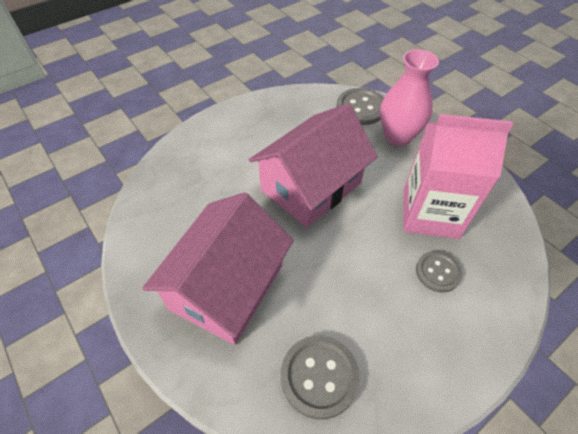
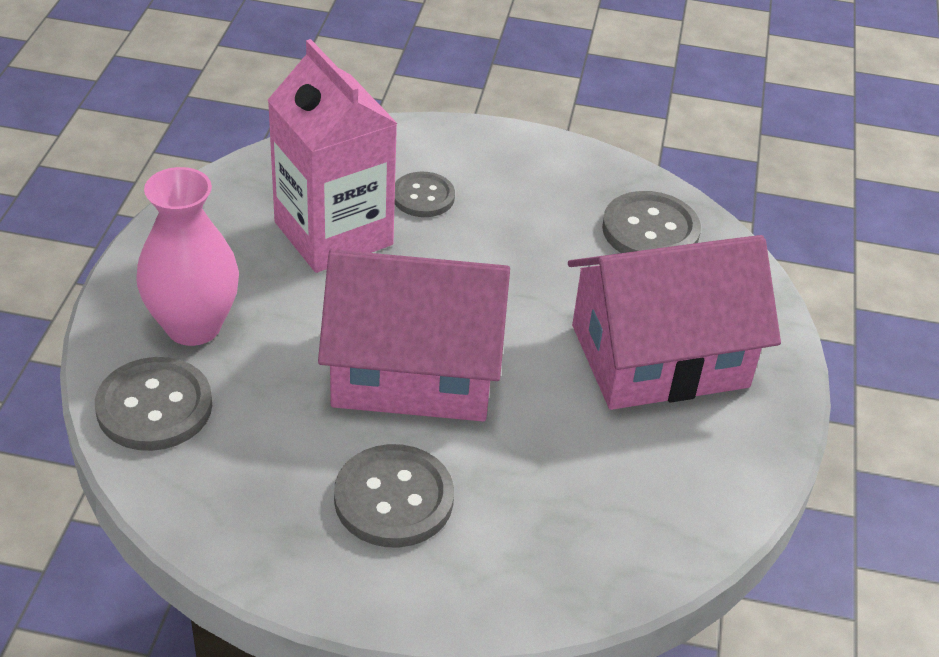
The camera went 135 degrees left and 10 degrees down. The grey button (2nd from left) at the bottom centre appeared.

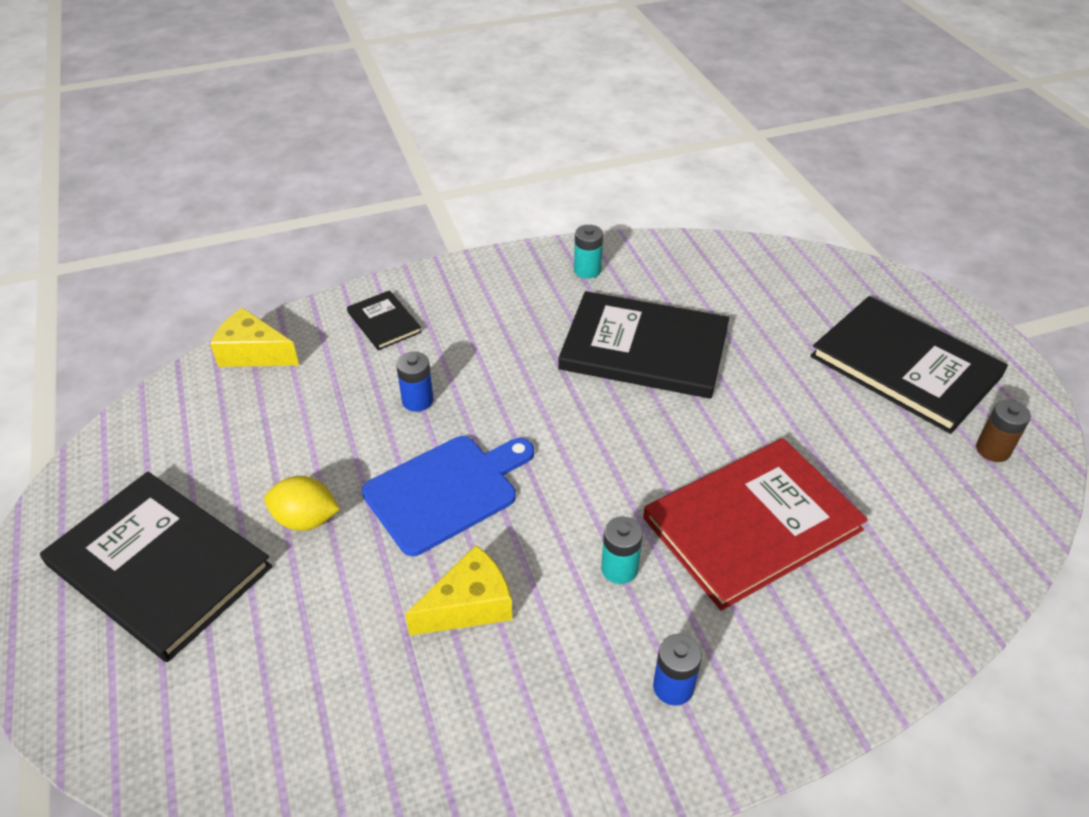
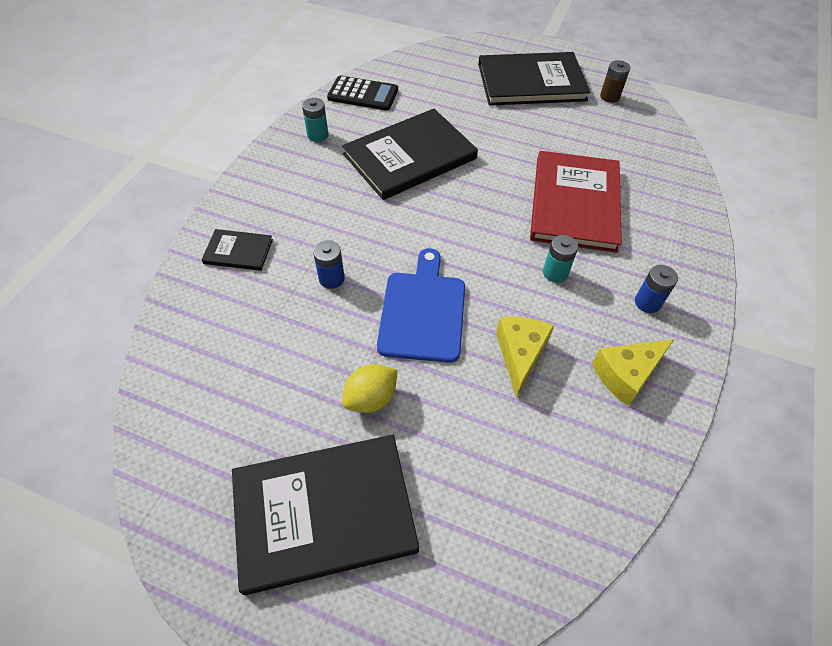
The camera went 50 degrees left and 10 degrees up. The black calculator at the top centre appeared. The yellow cheese (1st from left in the first image) moved from the middle left to the middle right.

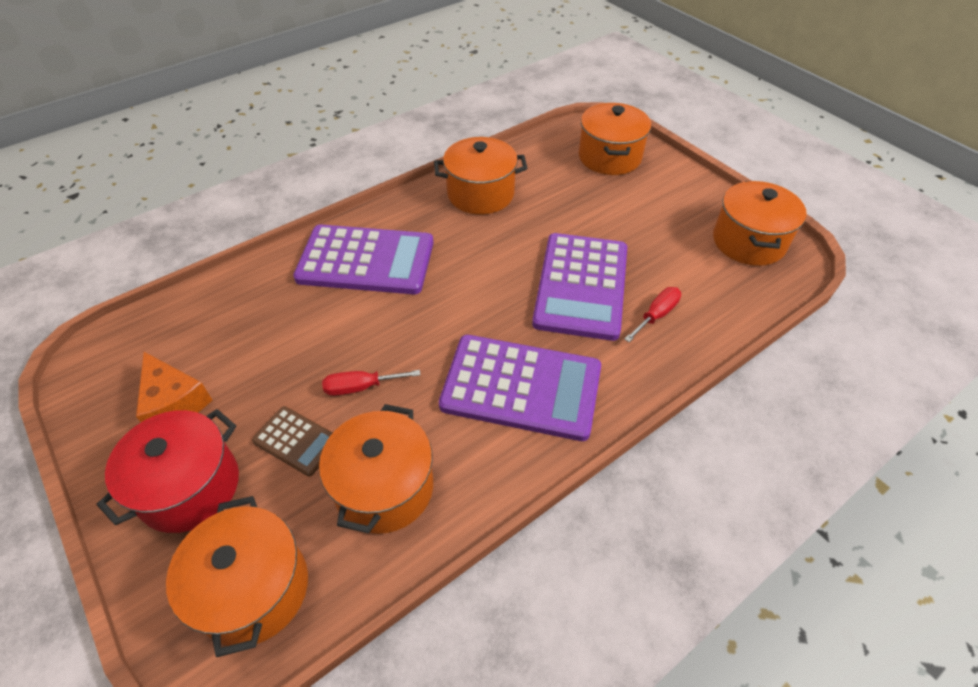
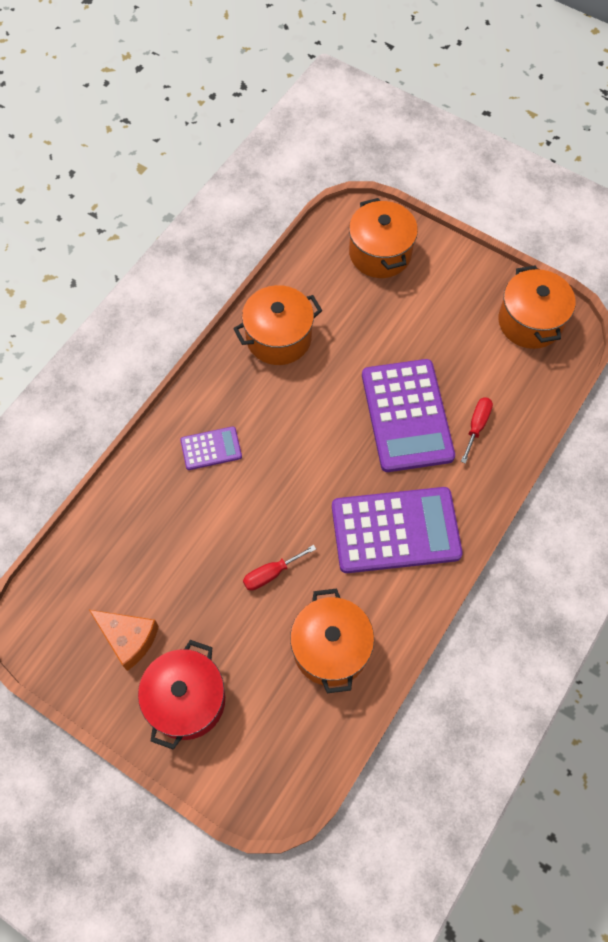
The camera went 20 degrees left and 15 degrees up. The orange pot (1st from left) at the bottom left disappeared. The brown calculator at the middle left disappeared. The purple calculator (1st from left) at the centre changed to 0.48 times the size.

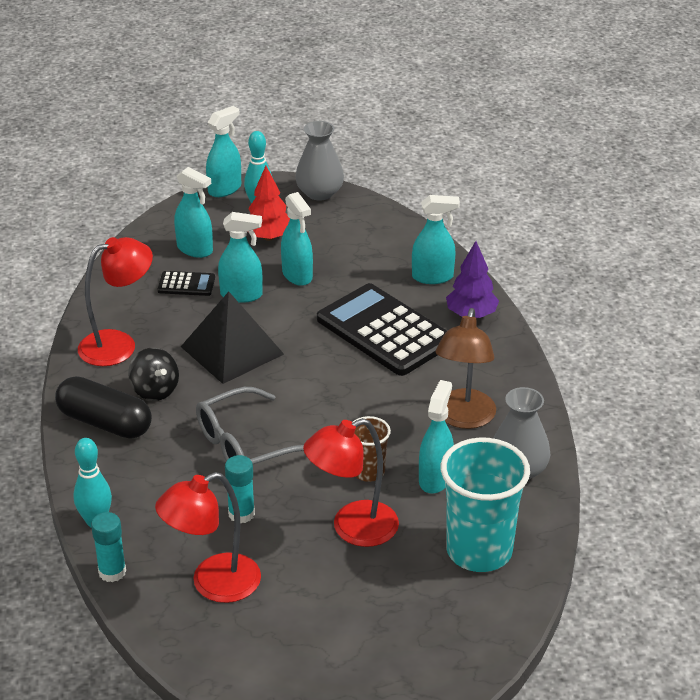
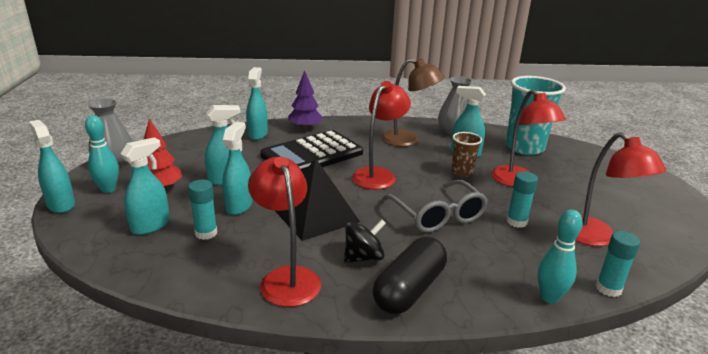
The camera went 85 degrees left and 10 degrees down. The red lamp (2nd from left) at the centre appeared. The black calculator (1st from left) at the middle left was replaced by the turquoise glue stick (1st from left) at the middle left.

### WORK REQUEST
Print the listing exactly, images excluded.

### ANSWER AREA
The camera went 135 degrees left and 10 degrees down. The grey button (2nd from left) at the bottom centre appeared.

The camera went 50 degrees left and 10 degrees up. The black calculator at the top centre appeared. The yellow cheese (1st from left in the first image) moved from the middle left to the middle right.

The camera went 20 degrees left and 15 degrees up. The orange pot (1st from left) at the bottom left disappeared. The brown calculator at the middle left disappeared. The purple calculator (1st from left) at the centre changed to 0.48 times the size.

The camera went 85 degrees left and 10 degrees down. The red lamp (2nd from left) at the centre appeared. The black calculator (1st from left) at the middle left was replaced by the turquoise glue stick (1st from left) at the middle left.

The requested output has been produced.